* Source data
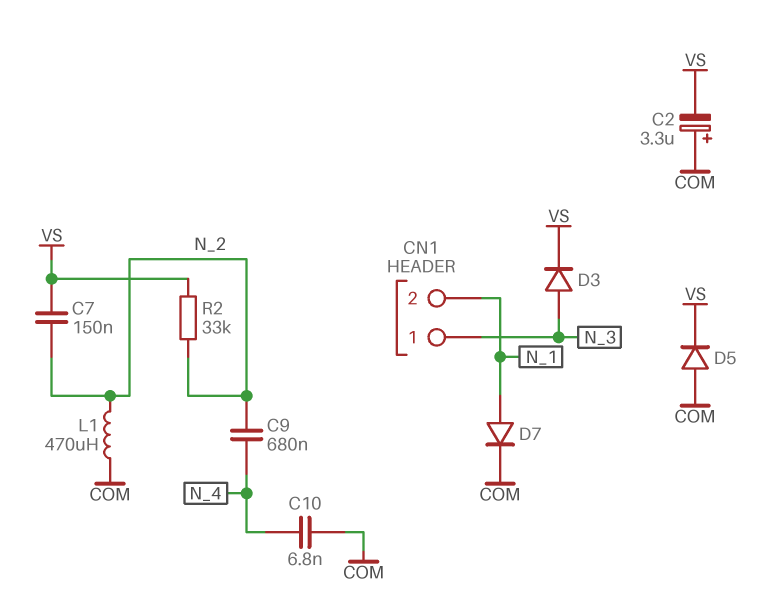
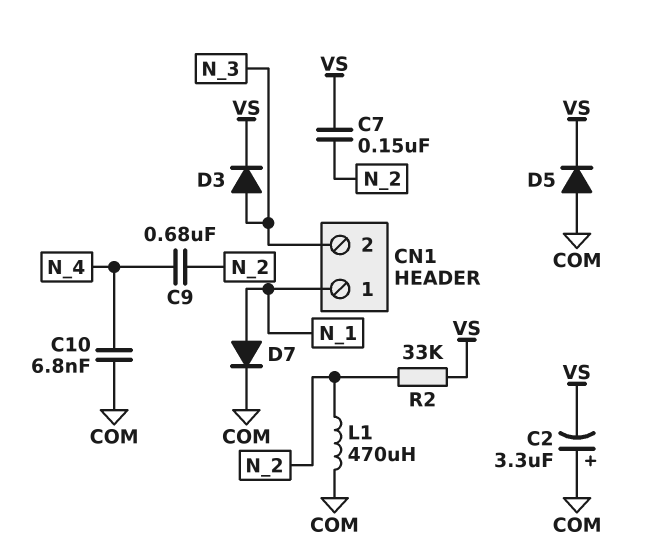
CN1 pin 1: N_3 -> N_1
CN1 pin 2: N_1 -> N_3

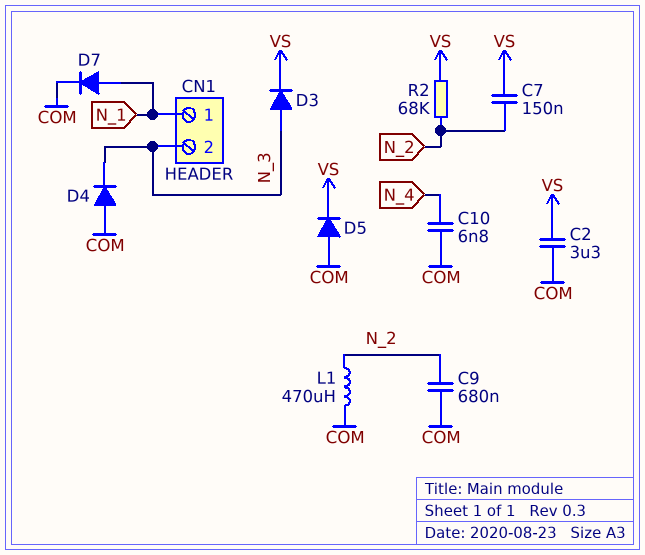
C2: 3.3uF (plus COM, minus VS) -> 3.3uF (COM, VS)
C9: 680nF (N_2, N_4) -> 680nF (COM, N_2)
D4: none -> diode (A COM, K N_3)
R2: 33k (N_2, VS) -> 68k (N_2, VS)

* Assignment
The line with "C2: 3.3uF (plus", the last line of the data above, and every line between them should be duplicated exactly, with nothing else.

* Finished exercise
C2: 3.3uF (plus COM, minus VS) -> 3.3uF (COM, VS)
C9: 680nF (N_2, N_4) -> 680nF (COM, N_2)
D4: none -> diode (A COM, K N_3)
R2: 33k (N_2, VS) -> 68k (N_2, VS)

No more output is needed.